Please return every record exactly, with no pictures included.
INPUT FOR THIS TASK below:
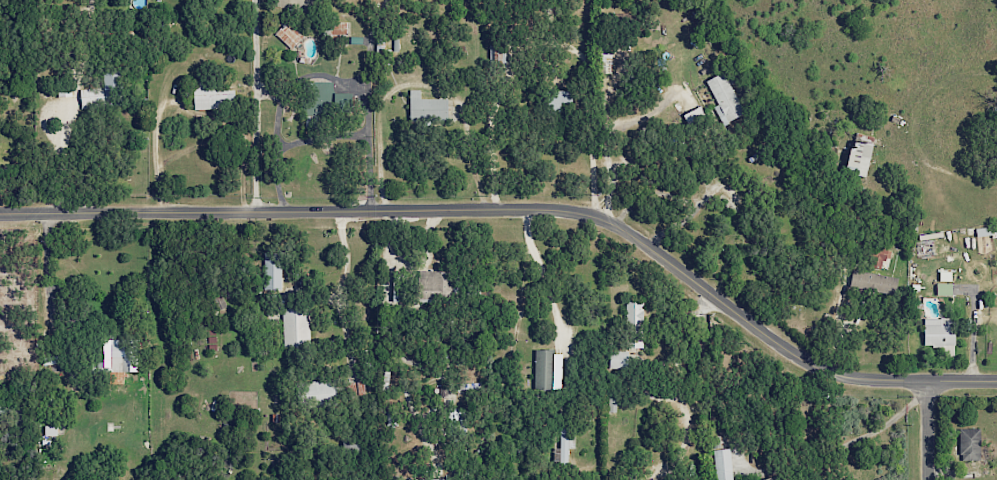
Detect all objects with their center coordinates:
building: (340, 25)
building: (288, 34)
building: (497, 54)
road: (319, 73)
building: (100, 92)
building: (212, 95)
building: (724, 98)
building: (559, 100)
building: (322, 102)
road: (255, 105)
building: (426, 106)
building: (693, 115)
road: (613, 130)
road: (319, 137)
road: (155, 153)
building: (858, 158)
road: (523, 212)
building: (986, 231)
building: (271, 271)
road: (540, 271)
building: (873, 282)
building: (433, 285)
road: (339, 288)
building: (943, 289)
building: (634, 324)
building: (295, 327)
building: (938, 331)
building: (115, 355)
building: (547, 369)
building: (355, 388)
building: (318, 392)
building: (440, 397)
building: (611, 402)
building: (456, 419)
road: (926, 431)
building: (969, 444)
building: (563, 445)
building: (722, 464)
building: (653, 479)
building: (767, 479)

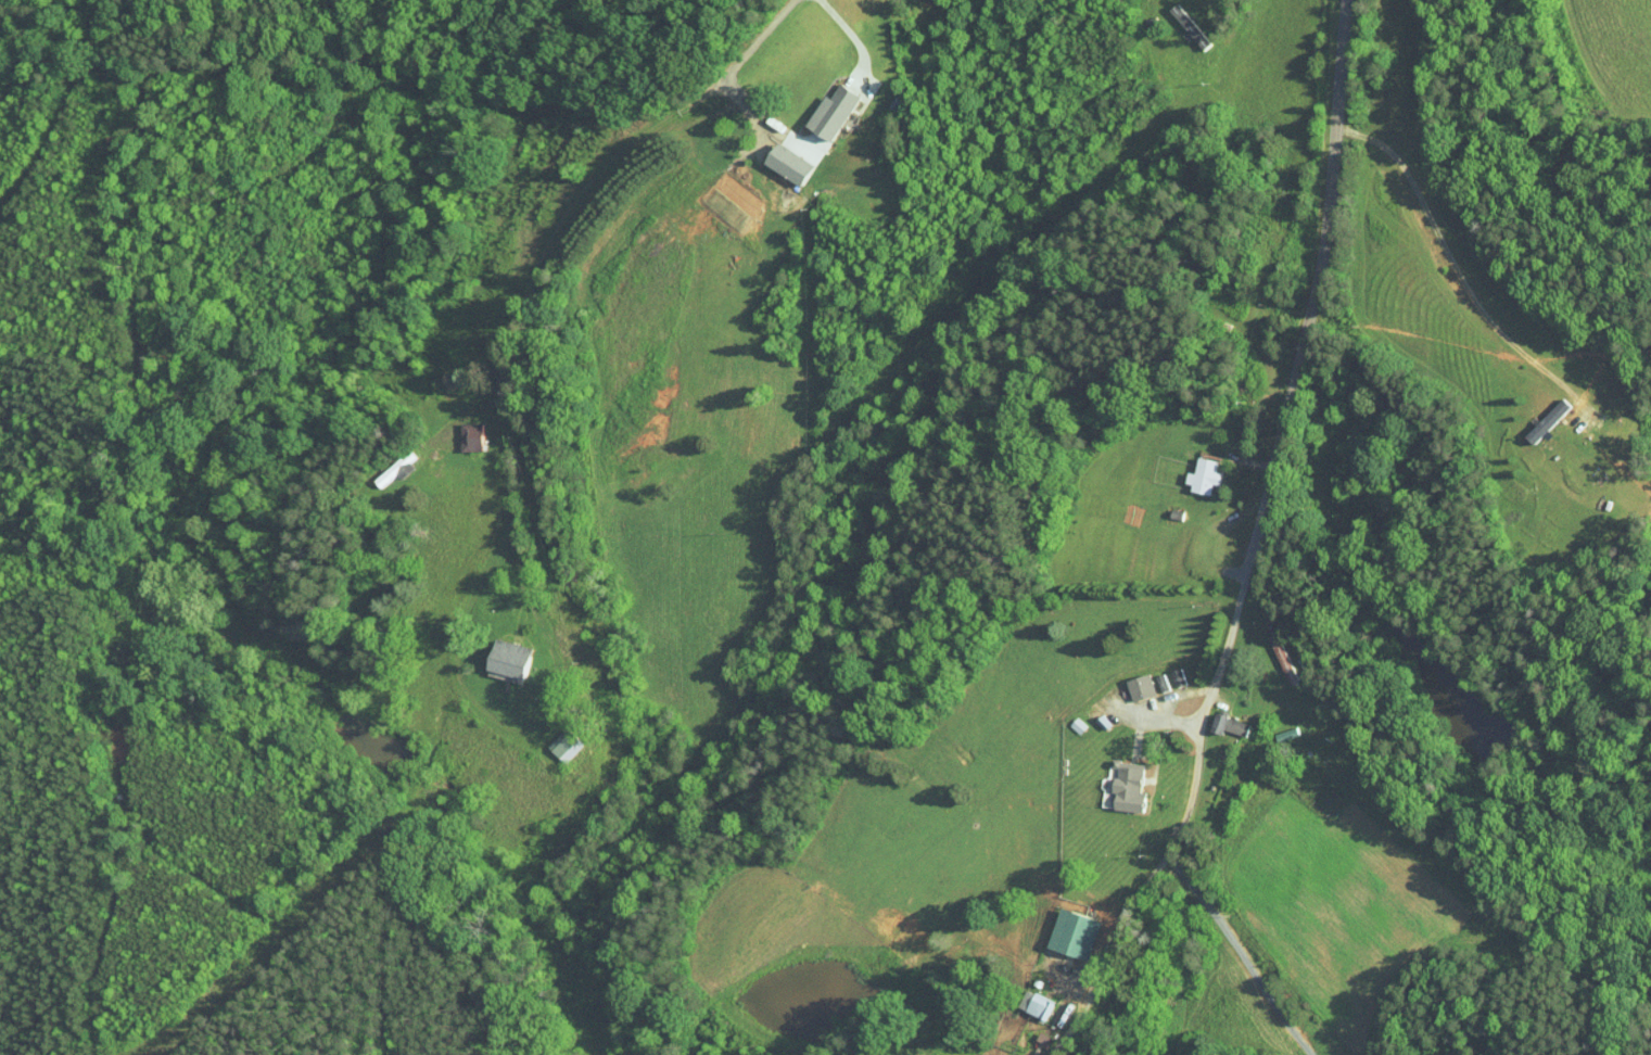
End of INPUT FOR THIS TASK.
__SOLUTION__:
Detect all objects with their center coordinates:
building: (340, 25)
building: (288, 34)
building: (497, 54)
road: (319, 73)
building: (100, 92)
building: (212, 95)
building: (724, 98)
building: (559, 100)
building: (322, 102)
road: (255, 105)
building: (426, 106)
building: (693, 115)
road: (613, 130)
road: (319, 137)
road: (155, 153)
building: (858, 158)
road: (523, 212)
building: (986, 231)
building: (271, 271)
road: (540, 271)
building: (873, 282)
building: (433, 285)
road: (339, 288)
building: (943, 289)
building: (634, 324)
building: (295, 327)
building: (938, 331)
building: (115, 355)
building: (547, 369)
building: (355, 388)
building: (318, 392)
building: (440, 397)
building: (611, 402)
building: (456, 419)
road: (926, 431)
building: (969, 444)
building: (563, 445)
building: (722, 464)
building: (653, 479)
building: (767, 479)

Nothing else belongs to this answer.